What to do> What is needed is an exact copy of the lines from the line holding "- relocated: blue venetek" through the end of the material, with no other lines and no pictures.
*** Entries supplied Section Begins ***
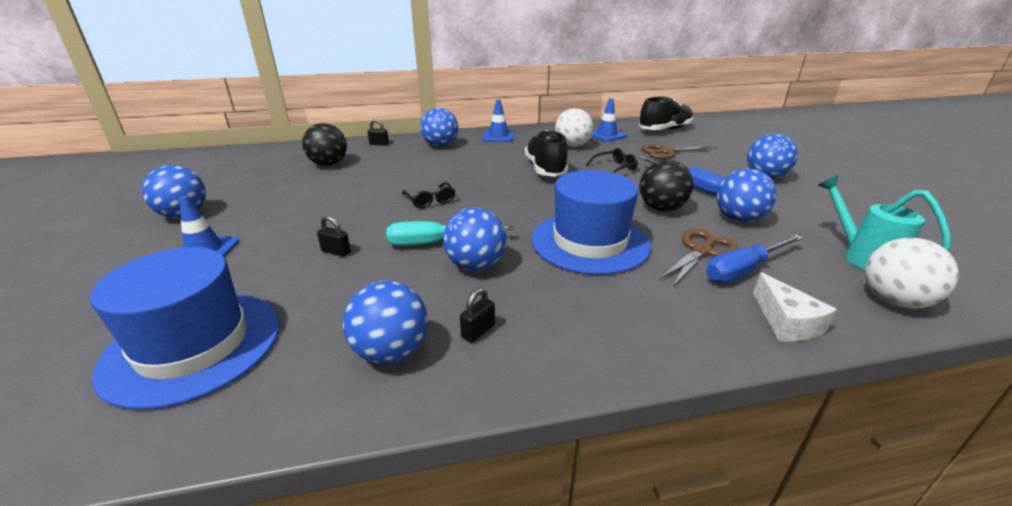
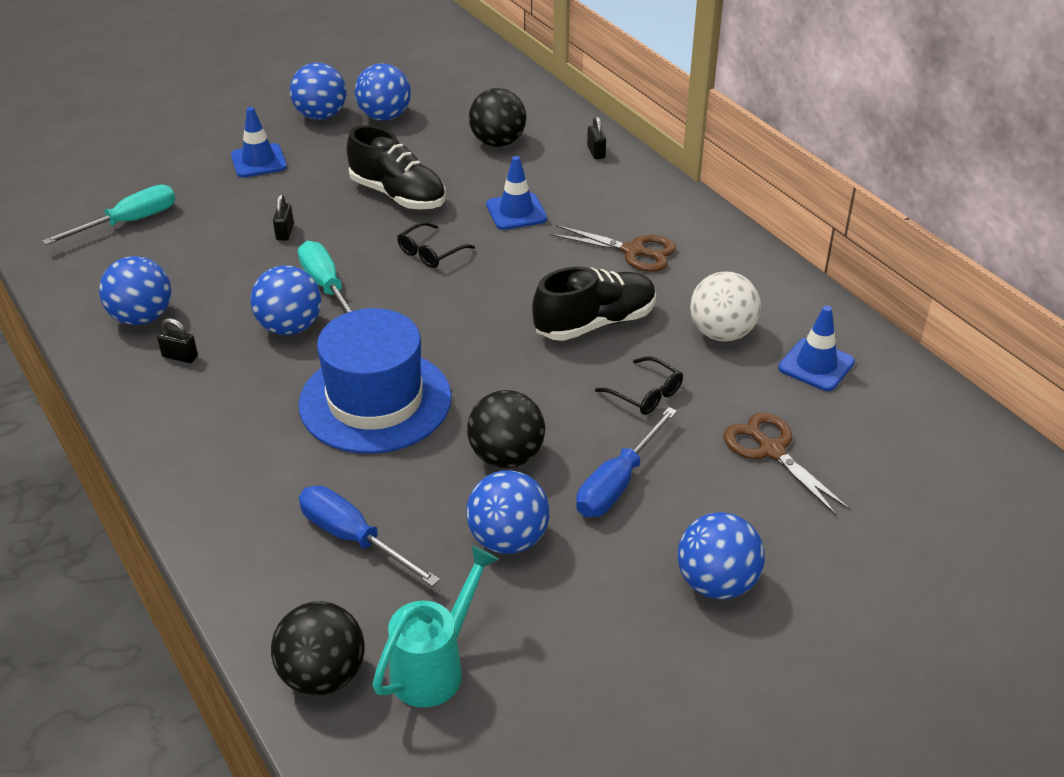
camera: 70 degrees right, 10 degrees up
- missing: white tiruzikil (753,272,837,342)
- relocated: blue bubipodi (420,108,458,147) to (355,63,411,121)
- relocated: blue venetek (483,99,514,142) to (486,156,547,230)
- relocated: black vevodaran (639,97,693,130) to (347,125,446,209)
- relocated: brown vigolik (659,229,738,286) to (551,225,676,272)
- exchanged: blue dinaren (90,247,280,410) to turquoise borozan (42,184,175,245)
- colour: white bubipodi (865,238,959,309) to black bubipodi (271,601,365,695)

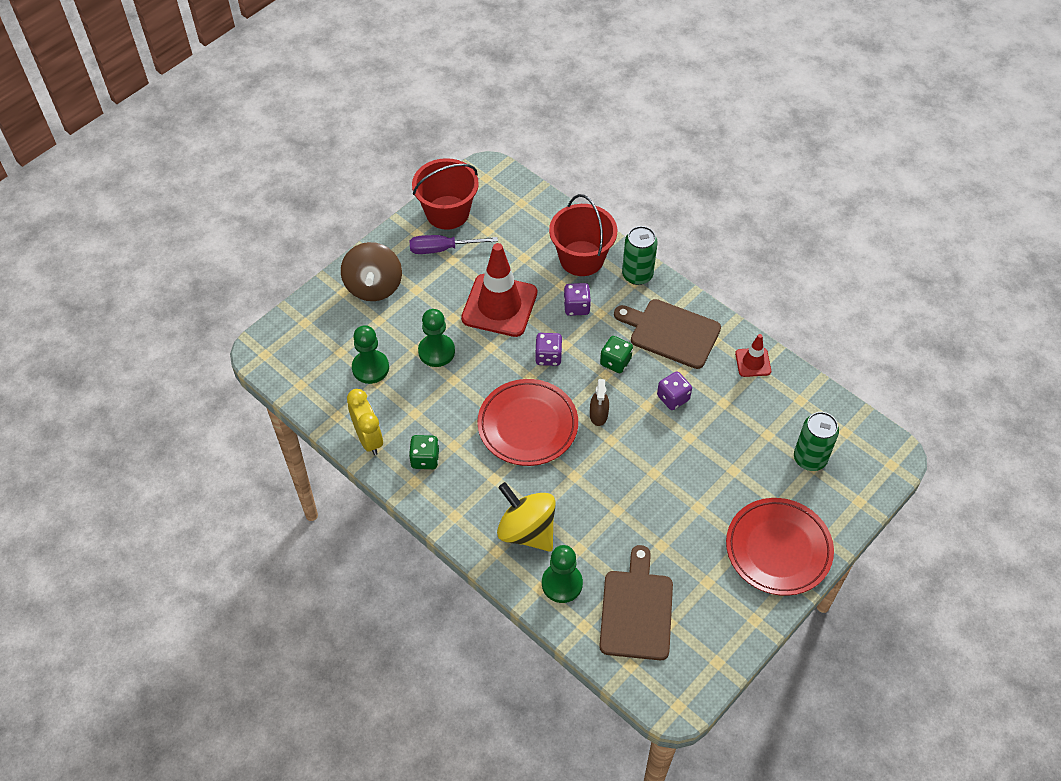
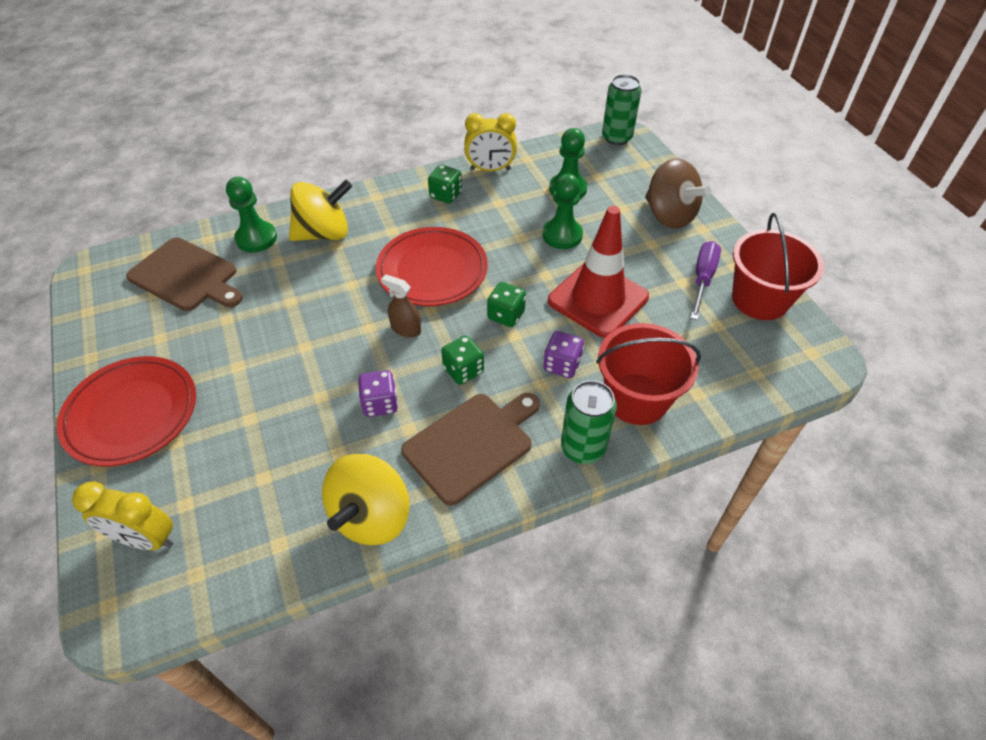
camera: 115 degrees right, 5 degrees down
- appeared: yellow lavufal (72,482,173,550)
- relocated: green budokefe (794,412,839,471) to (602,74,641,145)
- exchanged: red venetek (735,334,771,377) to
*** Entries supplied Section Ends ***
Response to this exercise>
- relocated: blue venetek (483,99,514,142) to (486,156,547,230)
- relocated: black vevodaran (639,97,693,130) to (347,125,446,209)
- relocated: brown vigolik (659,229,738,286) to (551,225,676,272)
- exchanged: blue dinaren (90,247,280,410) to turquoise borozan (42,184,175,245)
- colour: white bubipodi (865,238,959,309) to black bubipodi (271,601,365,695)

camera: 115 degrees right, 5 degrees down
- appeared: yellow lavufal (72,482,173,550)
- relocated: green budokefe (794,412,839,471) to (602,74,641,145)
- exchanged: red venetek (735,334,771,377) to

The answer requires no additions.